-- Entries provided follows --
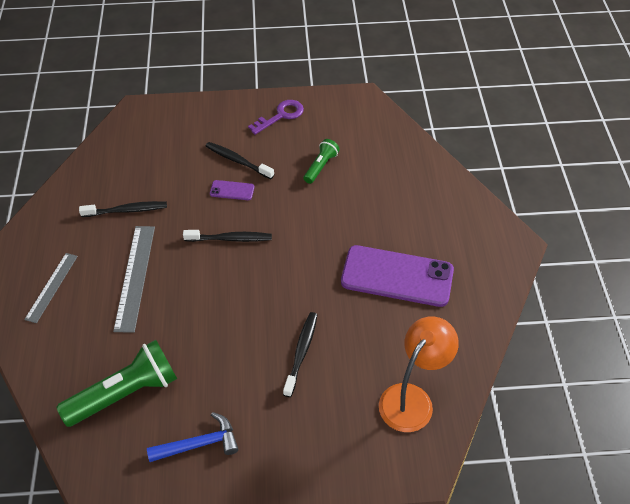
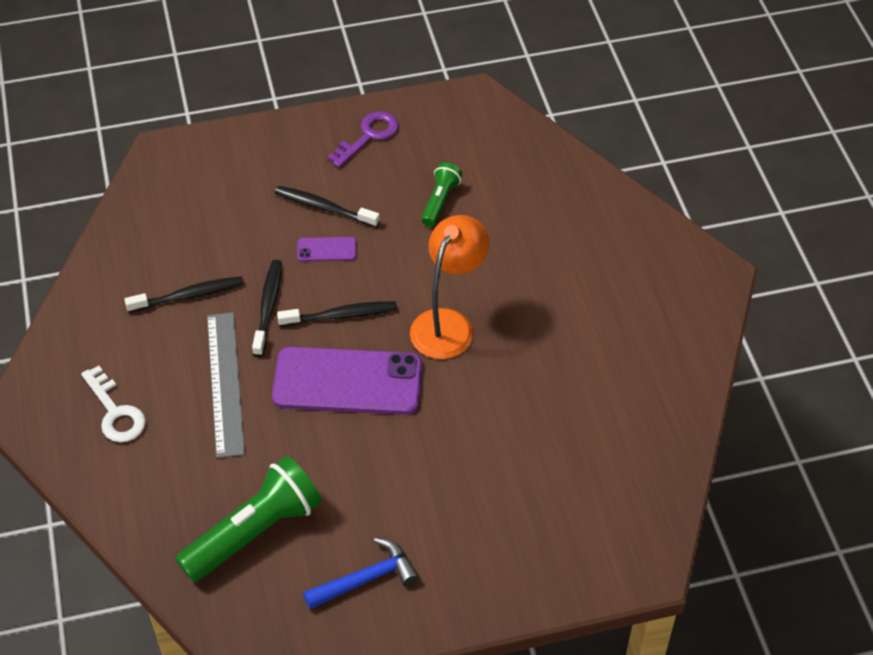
camera: 10 degrees left, 0 degrees up
(51, 287) = (115, 412): grey ruler -> white key
(301, 352) = (469, 449): black toothbrush -> black toothbrush (268, 307)
(397, 276) = (572, 335): purple phone -> purple phone (347, 381)
(412, 398) = (621, 485): orange lamp -> orange lamp (448, 324)

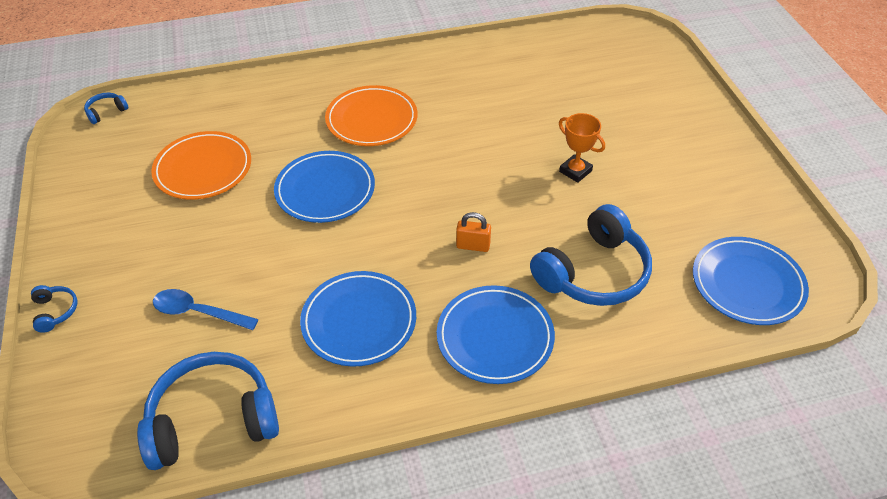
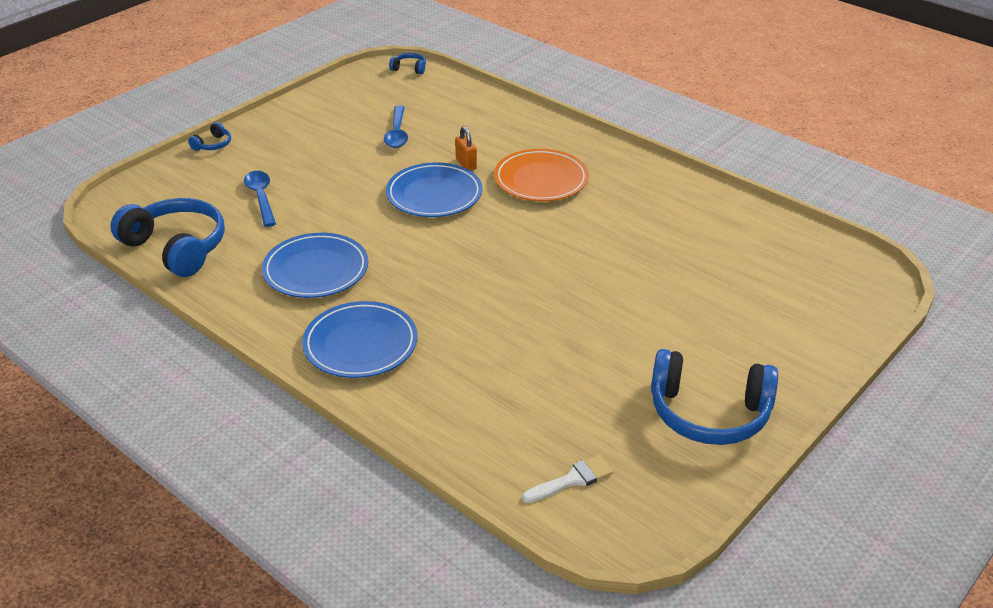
camera: 55 degrees right, 10 degrees down
(203, 169) = (397, 133): orange plate -> blue spoon
(473, 246) = (450, 293): orange padlock -> orange padlock (466, 164)
(575, 171) = (607, 314): orange trophy -> none
(593, 272) = (487, 372): blue headphones -> blue headphones (709, 413)
(747, 284) = (572, 480): blue plate -> white brush

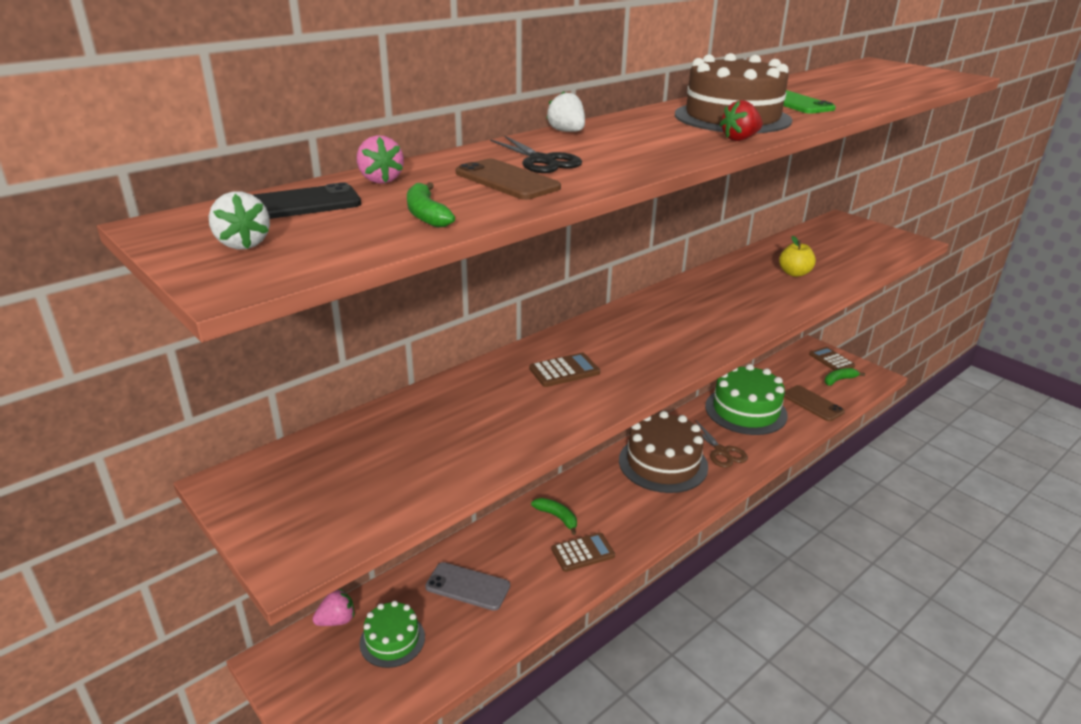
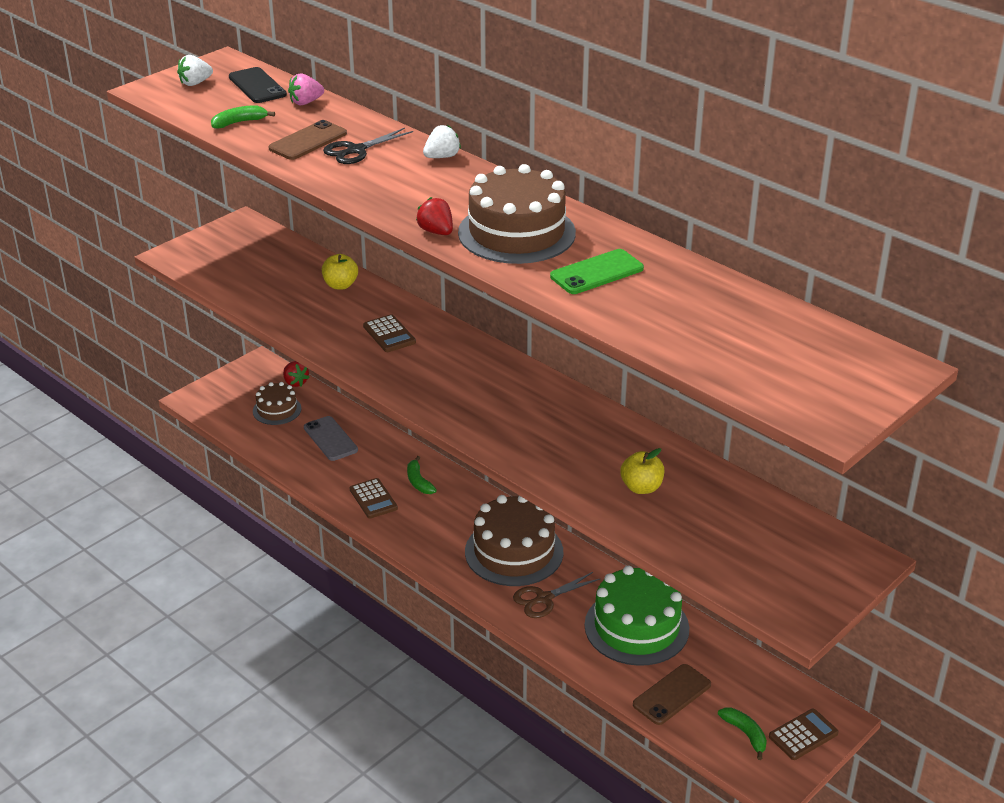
camera: 85 degrees right, 5 degrees up
(337, 620) = (295, 382): pink strawberry -> red strawberry
(392, 640) = (277, 410): green cake -> brown cake
(447, 400) = (340, 285): none -> yellow apple
(468, 586) = (330, 439): grey phone -> grey phone turned 45 degrees counterclockwise
(557, 517) = (418, 482): green banana -> green banana turned 120 degrees clockwise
-- Entries provided concluded --
■ **Activity**
State how many lines of the records above contain the word "camera", giving only that number.

■ **Response area**
3